§ INFORMATION:
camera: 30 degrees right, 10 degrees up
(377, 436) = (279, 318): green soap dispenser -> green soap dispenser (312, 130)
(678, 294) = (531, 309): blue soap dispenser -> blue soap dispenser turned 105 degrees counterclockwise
--
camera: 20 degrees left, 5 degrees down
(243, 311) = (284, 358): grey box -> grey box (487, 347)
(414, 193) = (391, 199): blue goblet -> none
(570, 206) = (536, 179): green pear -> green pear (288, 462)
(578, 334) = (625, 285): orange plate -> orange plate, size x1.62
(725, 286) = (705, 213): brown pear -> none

§ TASK REQUIREMENTS: Could you repeat exactly the lines in the listing above from the one with "(570, 206) = (536, 179): green" down to the one with "(725, 286) = (705, 213): brown pear -> none"? Include both of those lines.

§ RESULT OF THE EXERCISE:
(570, 206) = (536, 179): green pear -> green pear (288, 462)
(578, 334) = (625, 285): orange plate -> orange plate, size x1.62
(725, 286) = (705, 213): brown pear -> none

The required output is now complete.